Records drawn from a dataset
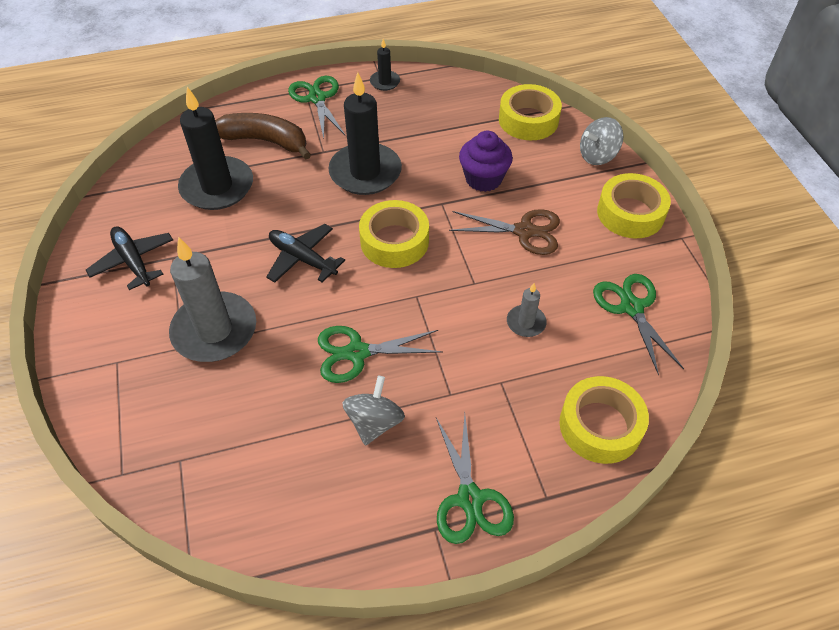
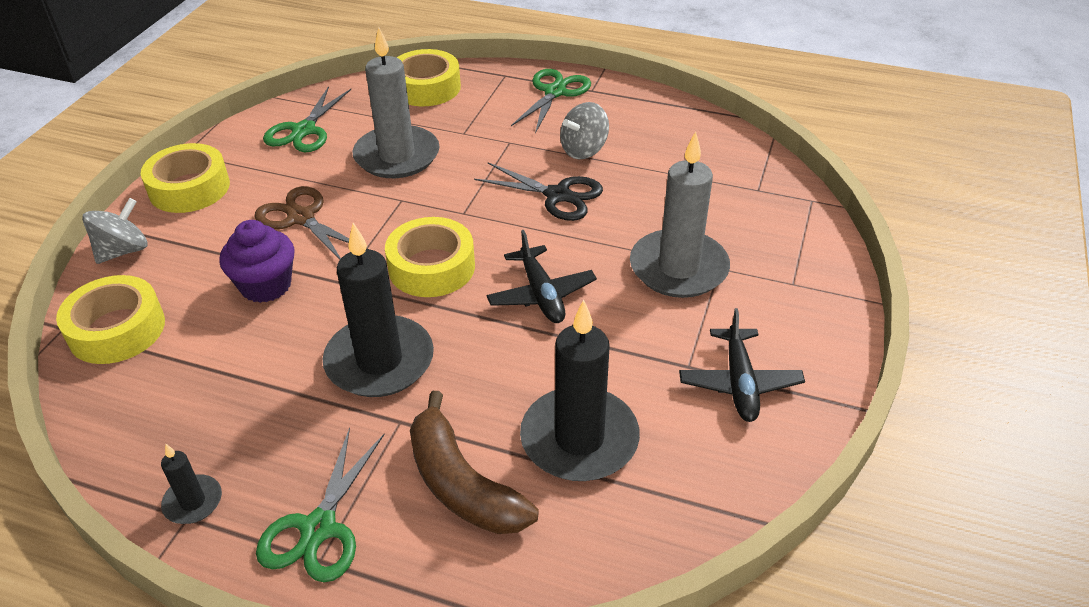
camera: 145 degrees left, 10 degrees down
(357, 353) = (557, 195): green scissors -> black scissors
(526, 322) = (397, 156): grey candle -> grey candle, size x2.14
(597, 156) = (123, 251): grey spinning top -> grey spinning top turned 60 degrees counterclockwise

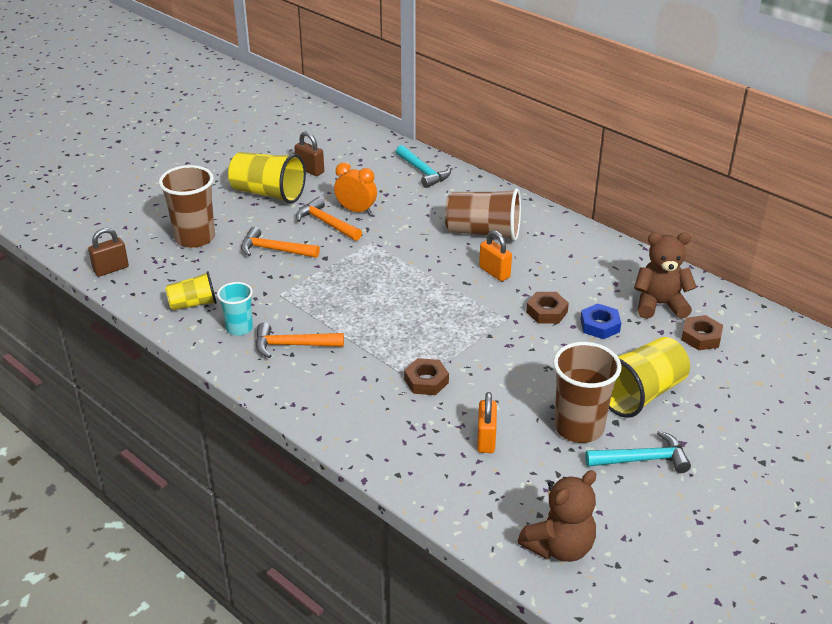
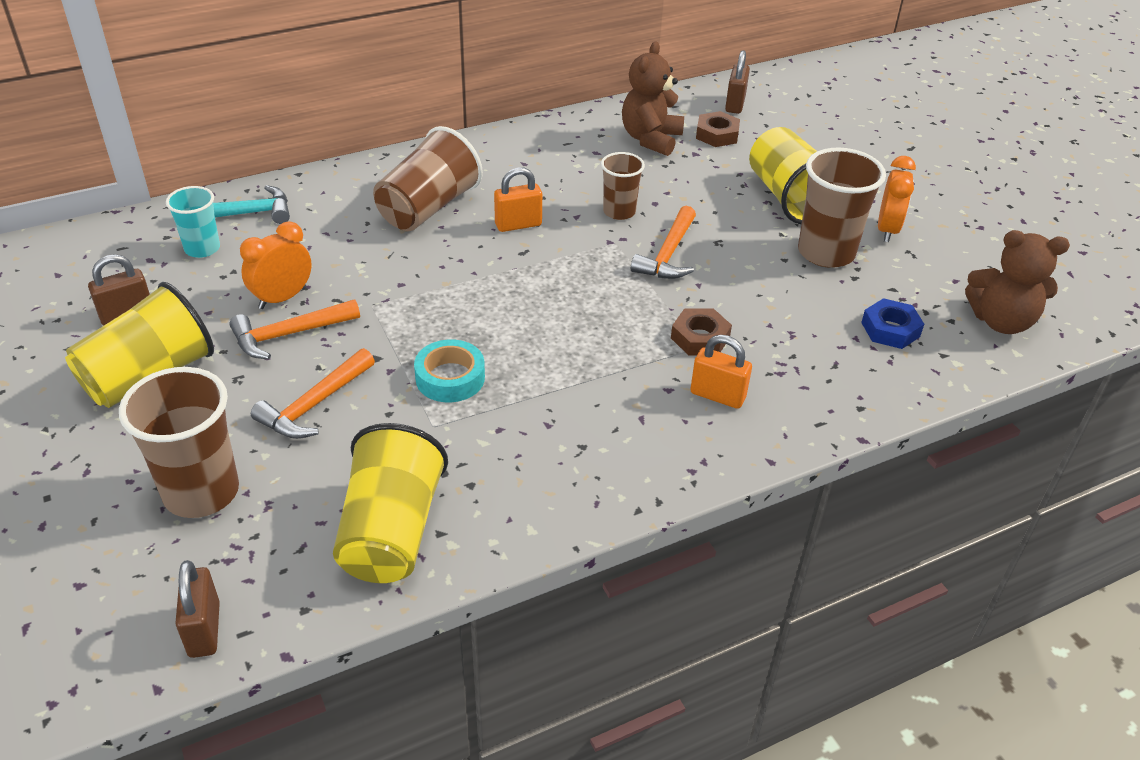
camera: 70 degrees left, 5 degrees up
(193, 304) = (391, 532): yellow cup -> yellow cup, size x1.69
(239, 328) = (489, 489): turquoise cup -> turquoise cup (202, 248)
(293, 345) = (563, 440): orange hammer -> orange hammer (668, 254)
(323, 288) = (450, 378): none -> turquoise tape
(486, 439) = (823, 322): orange padlock -> orange padlock (717, 395)
(547, 312) = (619, 212): brown nut -> brown cup
(559, 547) = (1001, 321): brown teddy bear -> brown teddy bear turned 120 degrees clockwise
(600, 325) = (664, 186): blue nut -> blue nut (890, 329)
(642, 459) = (887, 230): turquoise hammer -> orange clock
(761, 337) = (735, 104): none -> brown padlock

**PROBLEM DETAILS:** From the first line of the records down through the line containing "(600, 325) = (664, 186): blue", transcribe exactly those lines and no others, both ends kept, pictures dropped.

**PROBLEM SOLUTION:**
camera: 145 degrees left, 10 degrees down
(357, 353) = (557, 195): green scissors -> black scissors
(526, 322) = (397, 156): grey candle -> grey candle, size x2.14
(597, 156) = (123, 251): grey spinning top -> grey spinning top turned 60 degrees counterclockwise

camera: 70 degrees left, 5 degrees up
(193, 304) = (391, 532): yellow cup -> yellow cup, size x1.69
(239, 328) = (489, 489): turquoise cup -> turquoise cup (202, 248)
(293, 345) = (563, 440): orange hammer -> orange hammer (668, 254)
(323, 288) = (450, 378): none -> turquoise tape
(486, 439) = (823, 322): orange padlock -> orange padlock (717, 395)
(547, 312) = (619, 212): brown nut -> brown cup
(559, 547) = (1001, 321): brown teddy bear -> brown teddy bear turned 120 degrees clockwise
(600, 325) = (664, 186): blue nut -> blue nut (890, 329)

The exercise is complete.